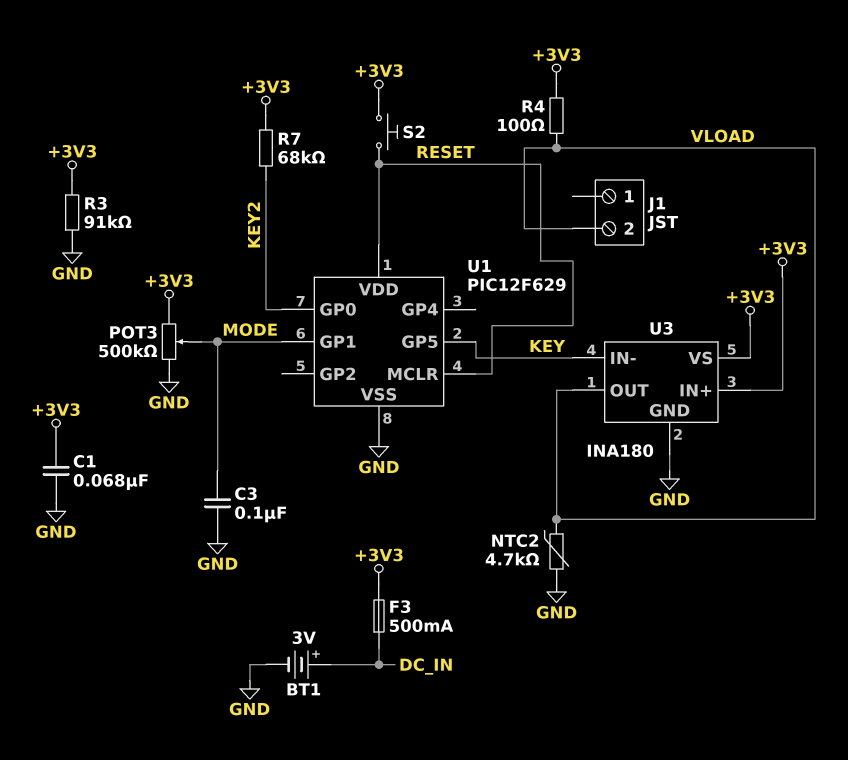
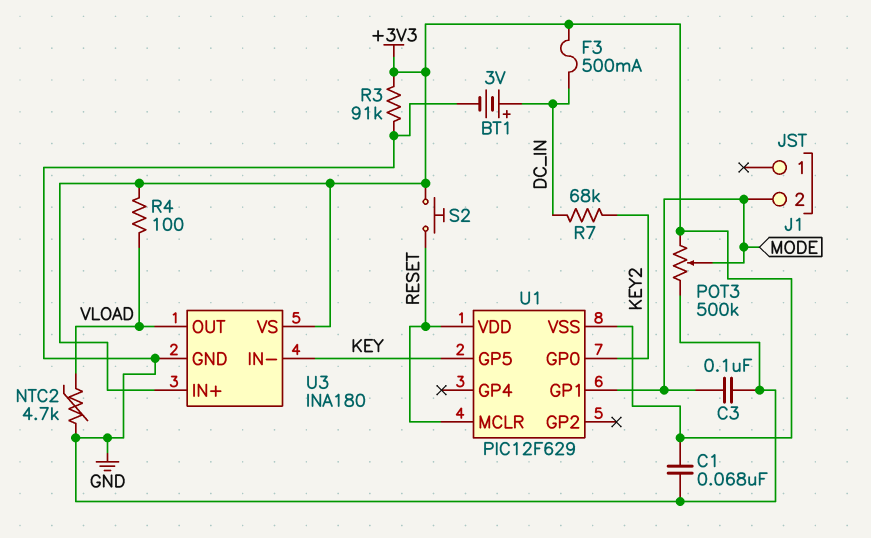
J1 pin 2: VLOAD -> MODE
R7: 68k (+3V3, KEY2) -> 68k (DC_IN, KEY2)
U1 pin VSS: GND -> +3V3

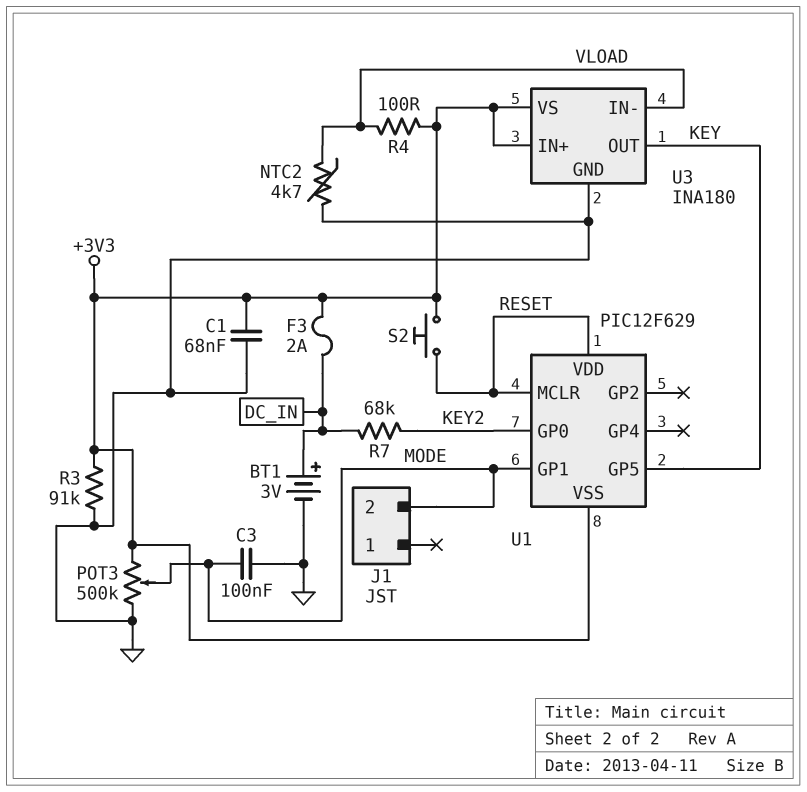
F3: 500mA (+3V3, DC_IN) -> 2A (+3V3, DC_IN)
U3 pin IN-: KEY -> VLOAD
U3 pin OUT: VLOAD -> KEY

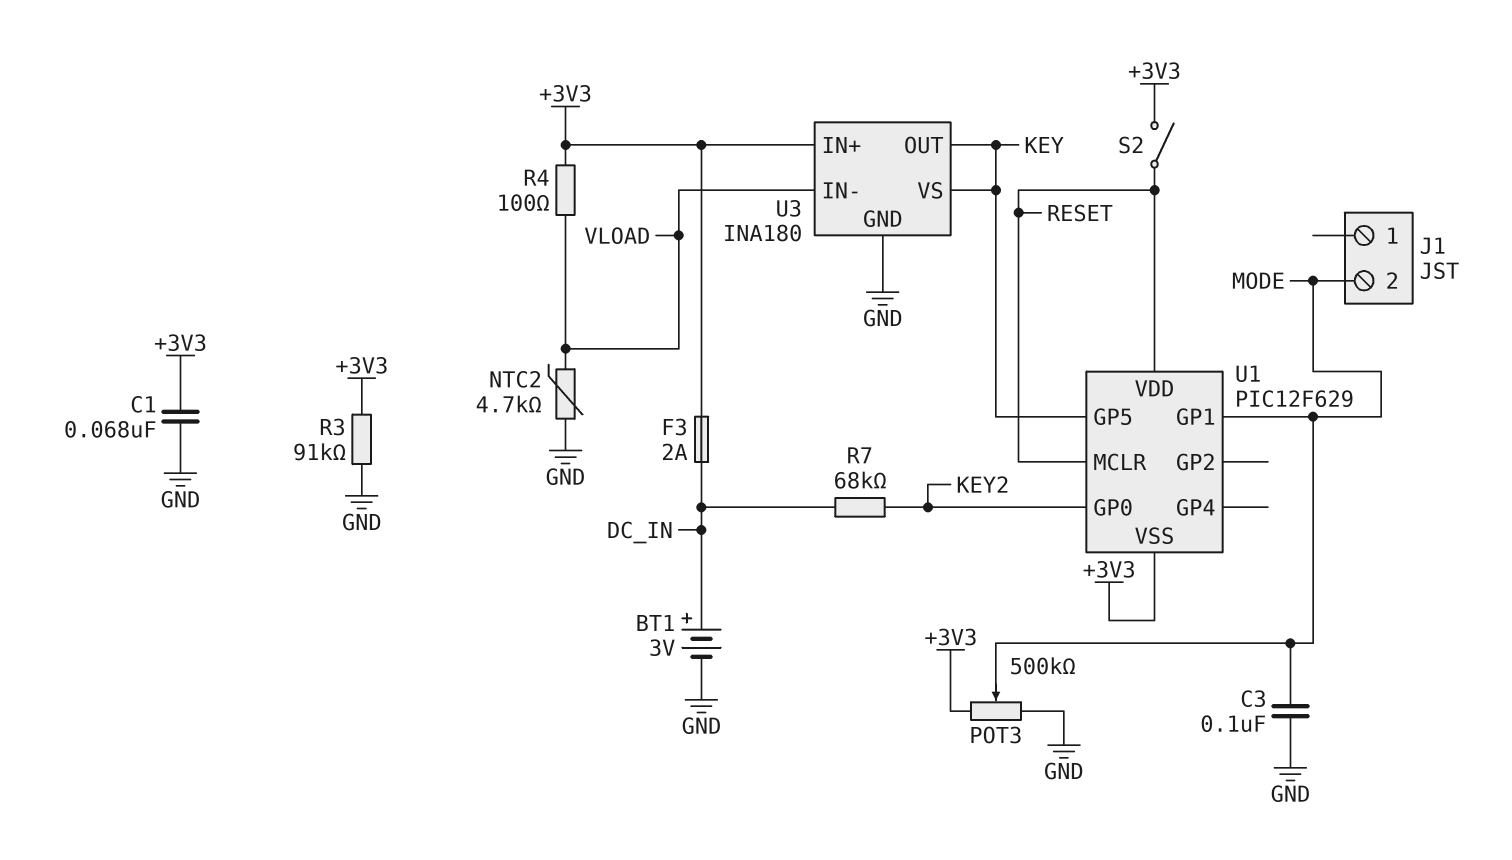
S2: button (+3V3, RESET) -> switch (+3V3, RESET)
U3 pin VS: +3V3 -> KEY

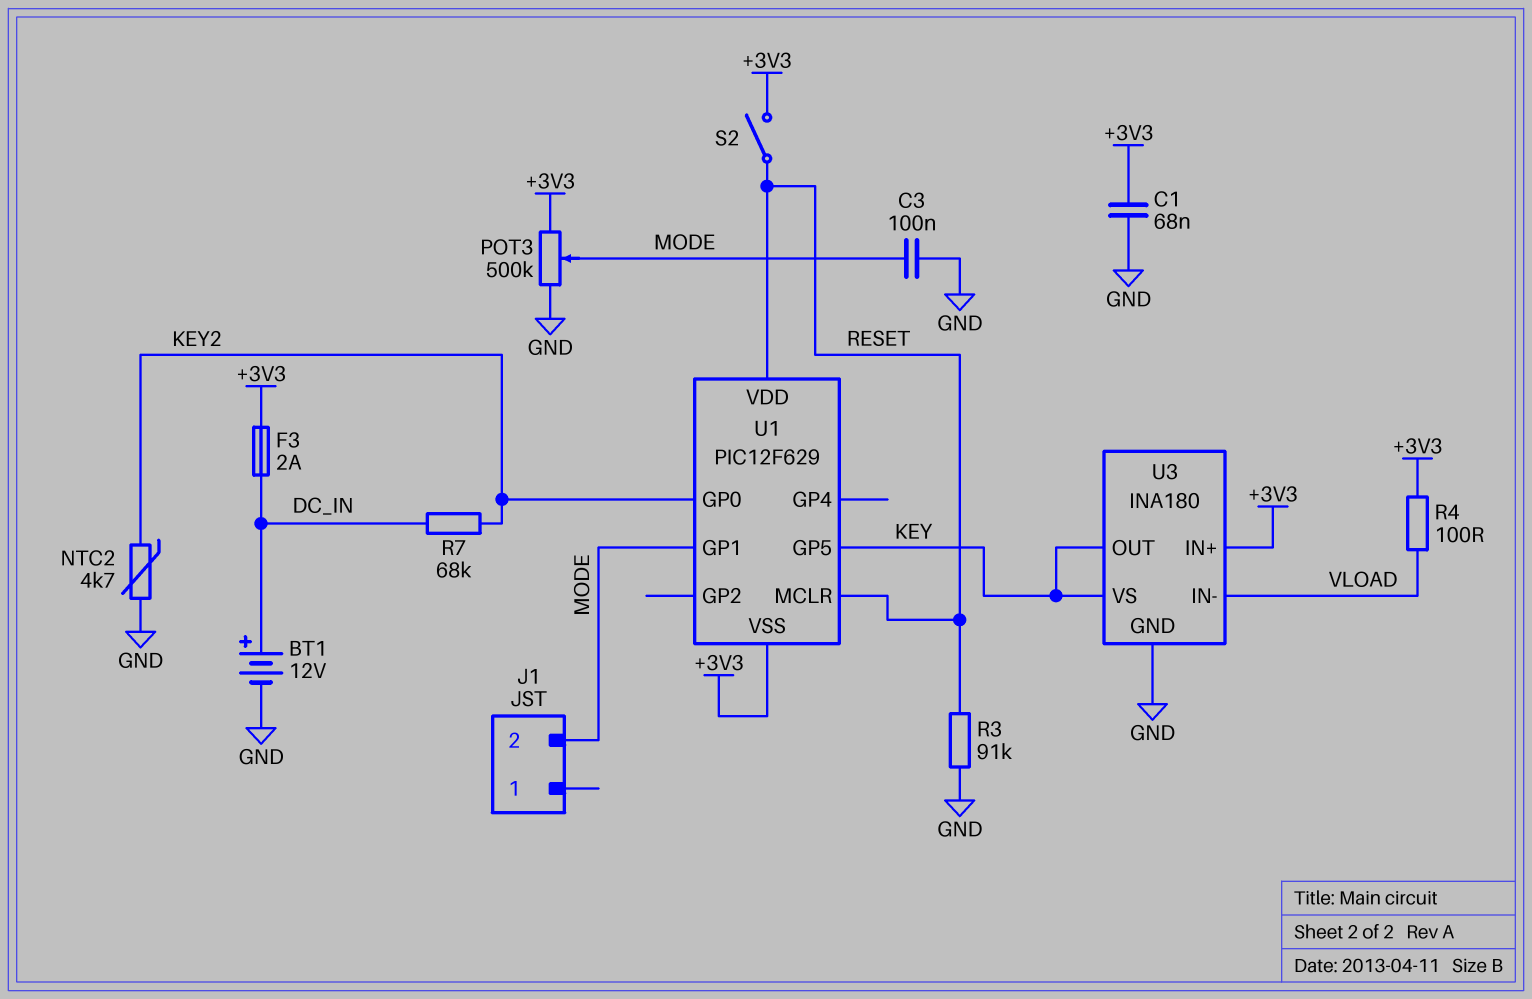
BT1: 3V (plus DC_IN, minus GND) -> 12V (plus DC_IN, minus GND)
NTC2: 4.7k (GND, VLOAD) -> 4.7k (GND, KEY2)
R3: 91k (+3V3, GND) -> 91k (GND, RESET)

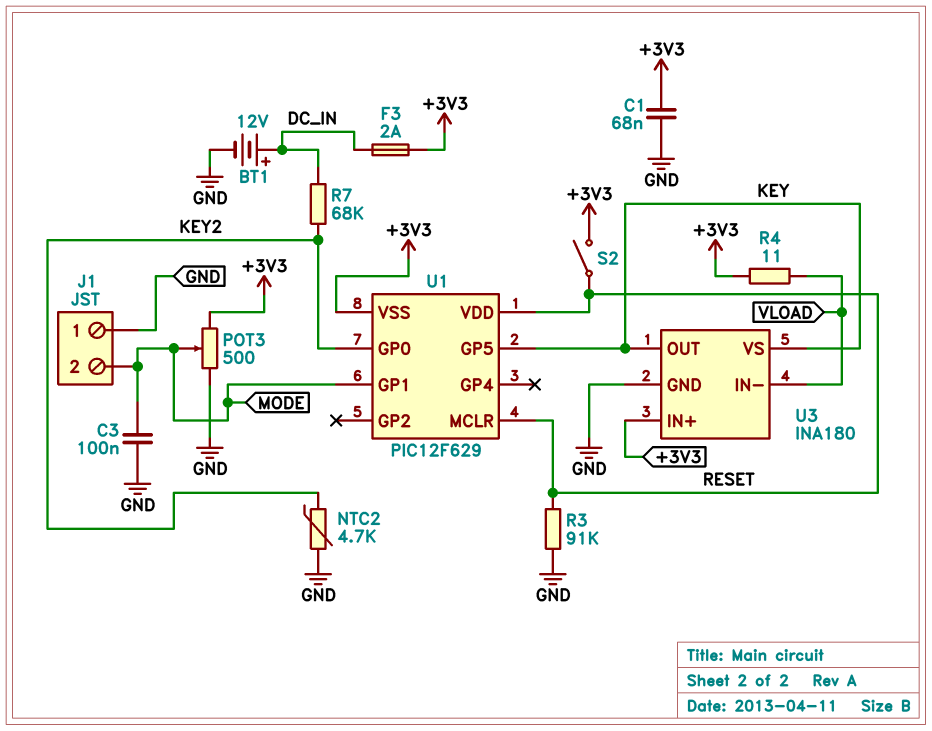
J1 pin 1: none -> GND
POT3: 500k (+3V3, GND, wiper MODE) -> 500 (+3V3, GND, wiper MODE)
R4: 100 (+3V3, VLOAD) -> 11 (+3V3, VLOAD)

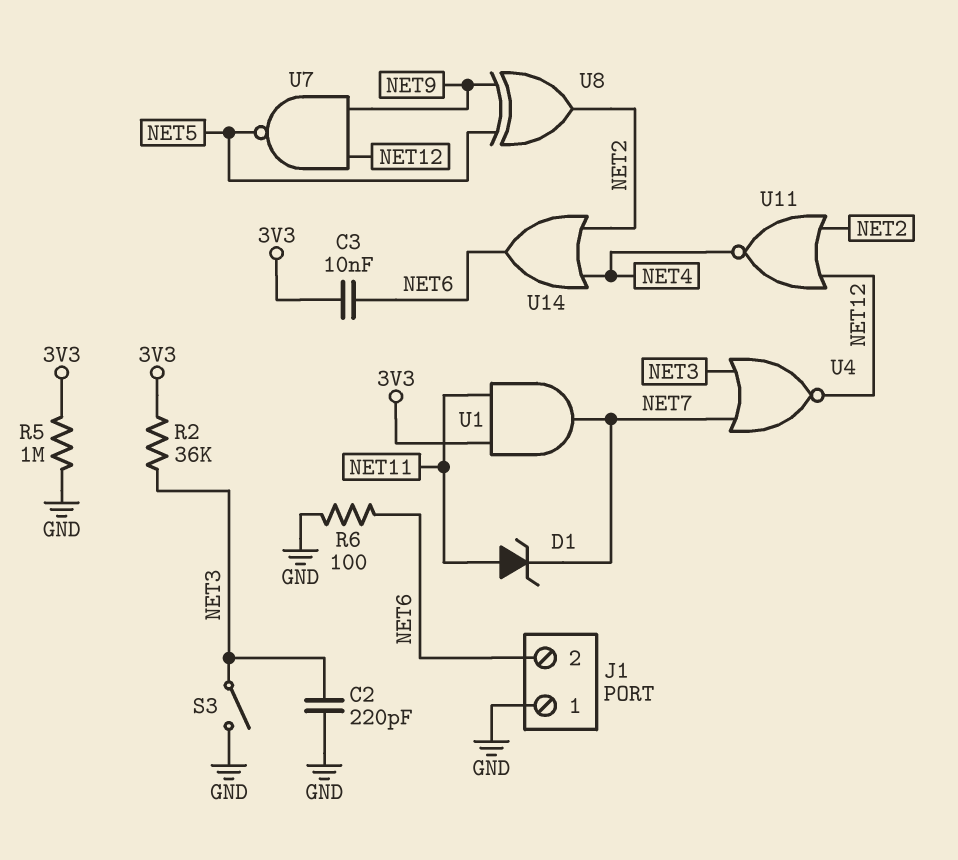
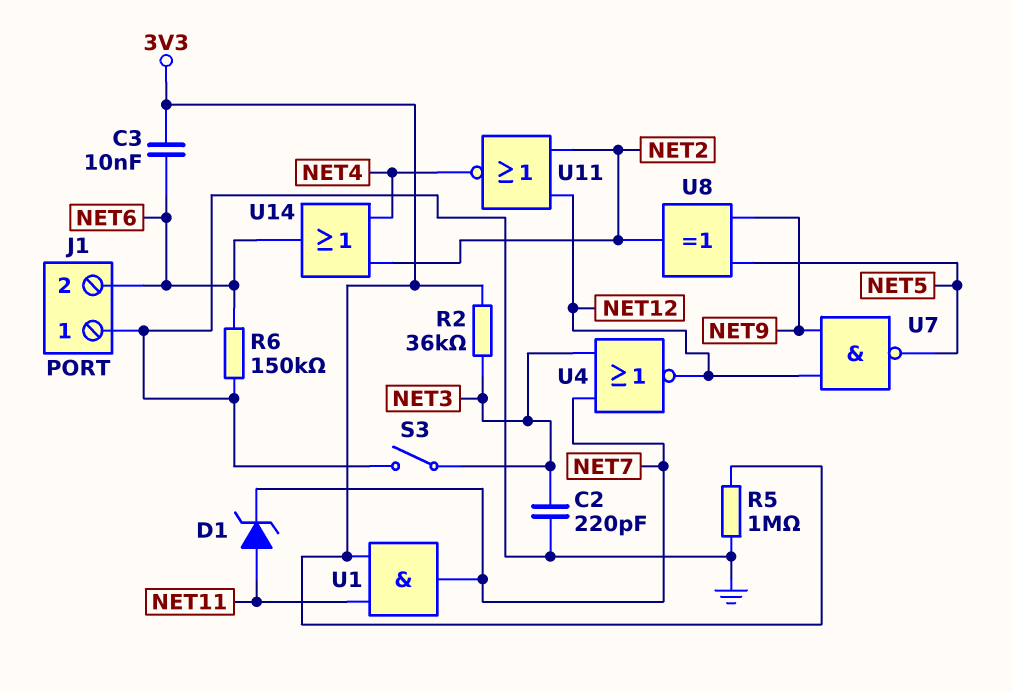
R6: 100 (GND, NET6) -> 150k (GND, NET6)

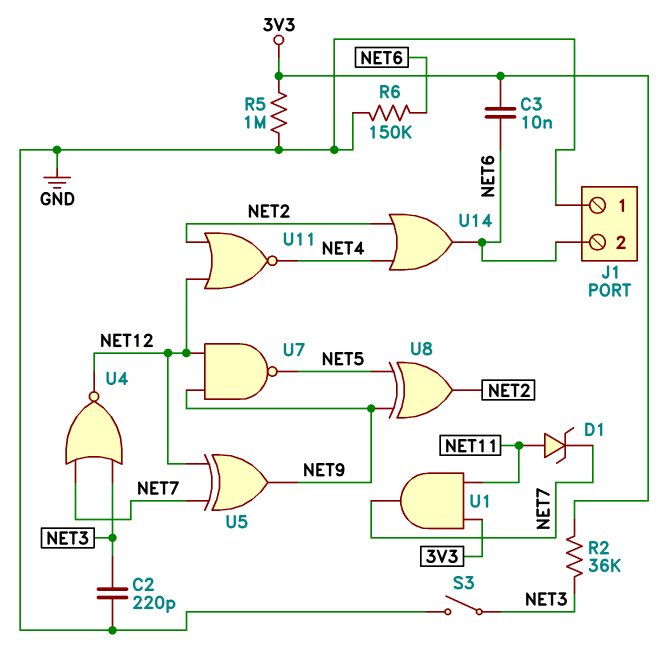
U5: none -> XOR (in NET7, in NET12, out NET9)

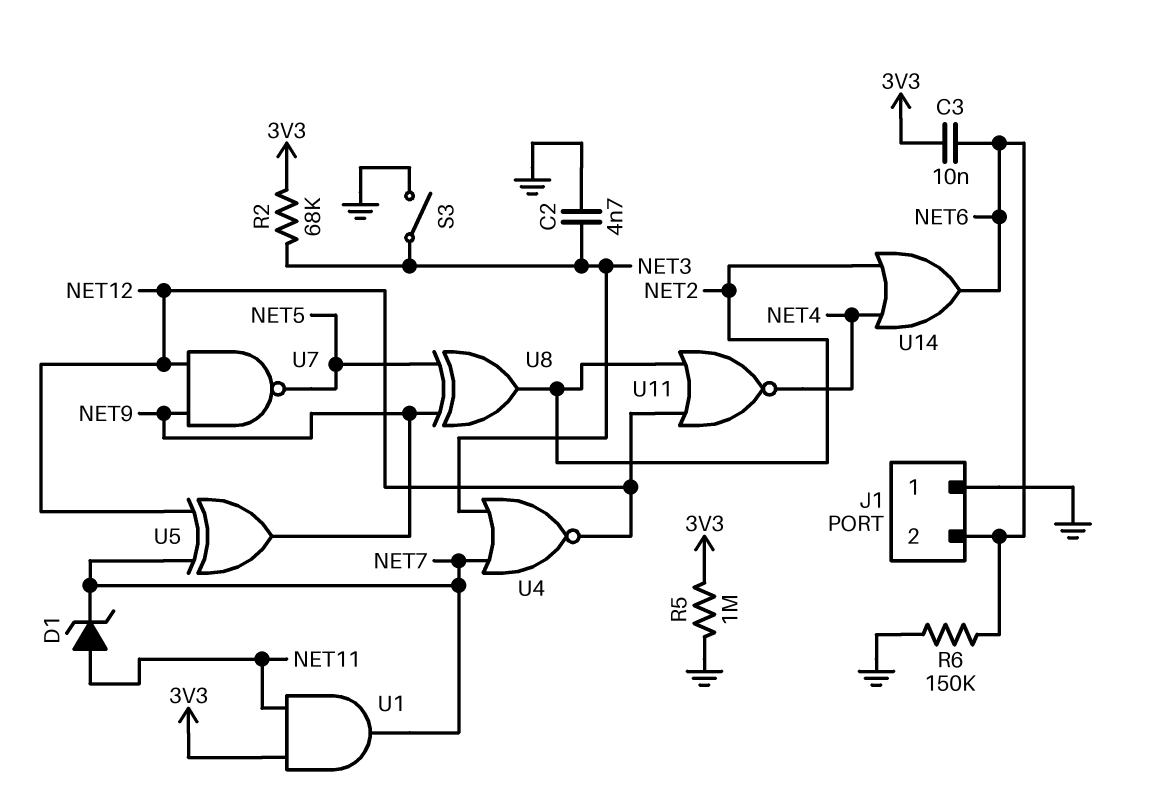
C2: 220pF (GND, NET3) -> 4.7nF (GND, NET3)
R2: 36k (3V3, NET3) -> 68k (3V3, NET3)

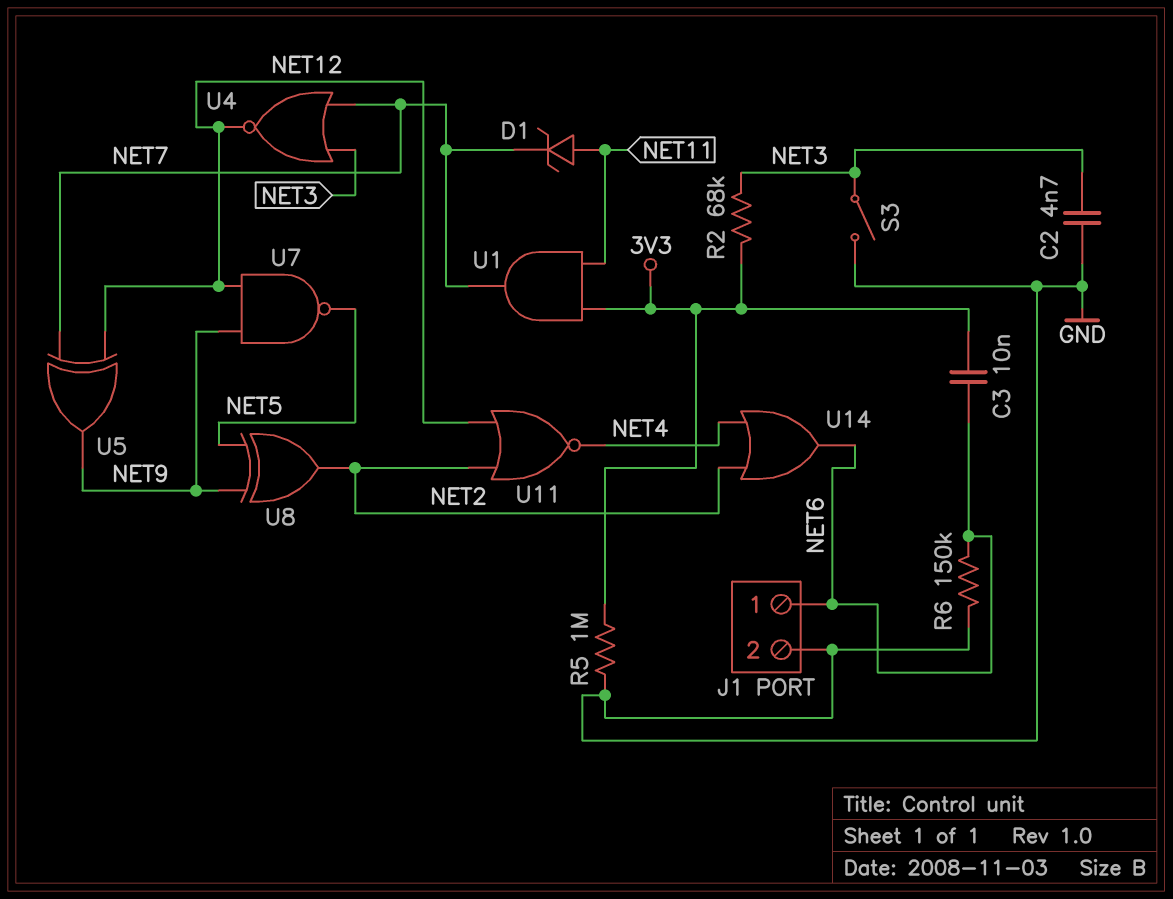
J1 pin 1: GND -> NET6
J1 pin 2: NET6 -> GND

■ ■ ■ ■ ■

Set down the material above exactly. Skip any picture.

J1 pin 2: VLOAD -> MODE
R7: 68k (+3V3, KEY2) -> 68k (DC_IN, KEY2)
U1 pin VSS: GND -> +3V3

F3: 500mA (+3V3, DC_IN) -> 2A (+3V3, DC_IN)
U3 pin IN-: KEY -> VLOAD
U3 pin OUT: VLOAD -> KEY

S2: button (+3V3, RESET) -> switch (+3V3, RESET)
U3 pin VS: +3V3 -> KEY

BT1: 3V (plus DC_IN, minus GND) -> 12V (plus DC_IN, minus GND)
NTC2: 4.7k (GND, VLOAD) -> 4.7k (GND, KEY2)
R3: 91k (+3V3, GND) -> 91k (GND, RESET)

J1 pin 1: none -> GND
POT3: 500k (+3V3, GND, wiper MODE) -> 500 (+3V3, GND, wiper MODE)
R4: 100 (+3V3, VLOAD) -> 11 (+3V3, VLOAD)

R6: 100 (GND, NET6) -> 150k (GND, NET6)

U5: none -> XOR (in NET7, in NET12, out NET9)

C2: 220pF (GND, NET3) -> 4.7nF (GND, NET3)
R2: 36k (3V3, NET3) -> 68k (3V3, NET3)

J1 pin 1: GND -> NET6
J1 pin 2: NET6 -> GND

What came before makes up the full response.